THE PROBLEM: In the records below, find the line with "(724, 653) = (172, 297): red wallet -> none"; retype that line and all the following lines through the end, exactly, and add nothing.

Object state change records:
■ ■ ■ ■ ■

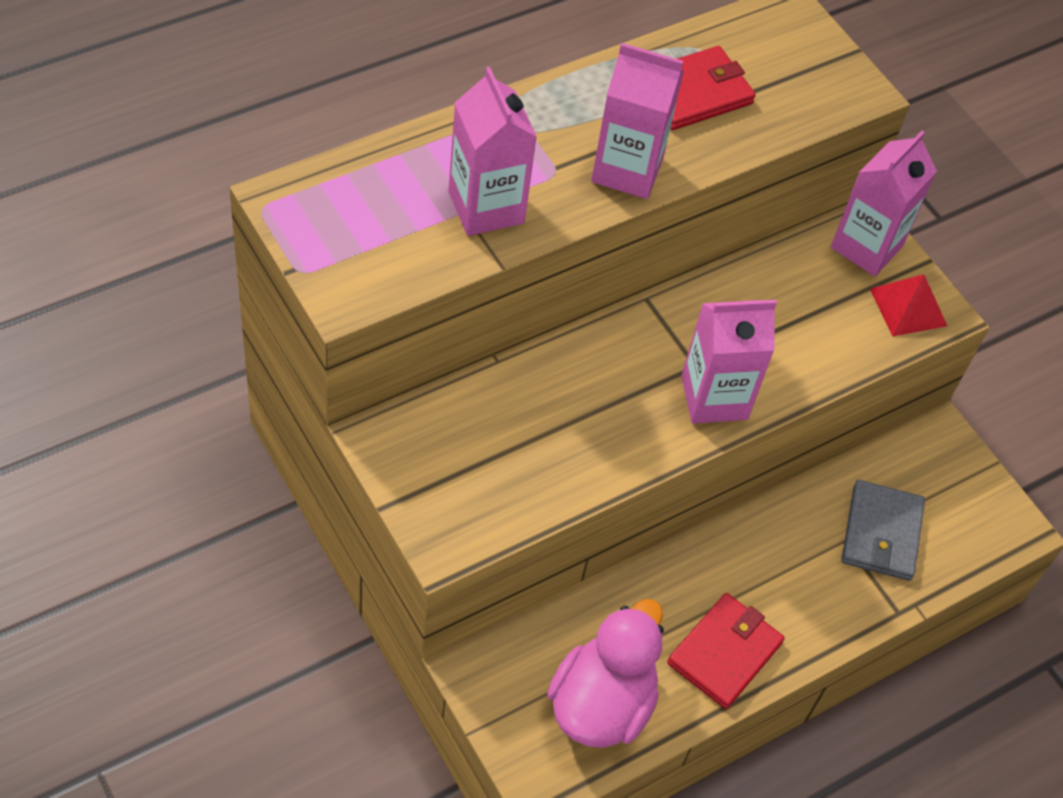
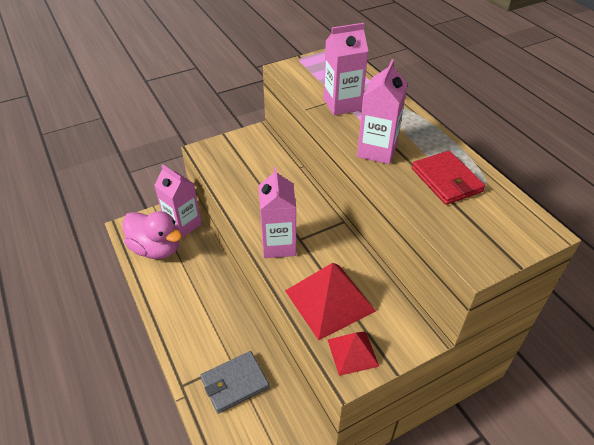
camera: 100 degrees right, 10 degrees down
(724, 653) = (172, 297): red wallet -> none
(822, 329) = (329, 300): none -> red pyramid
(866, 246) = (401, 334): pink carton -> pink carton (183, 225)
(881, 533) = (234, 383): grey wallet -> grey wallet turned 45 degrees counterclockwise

■ ■ ■ ■ ■

RESULT BELOW:
(724, 653) = (172, 297): red wallet -> none
(822, 329) = (329, 300): none -> red pyramid
(866, 246) = (401, 334): pink carton -> pink carton (183, 225)
(881, 533) = (234, 383): grey wallet -> grey wallet turned 45 degrees counterclockwise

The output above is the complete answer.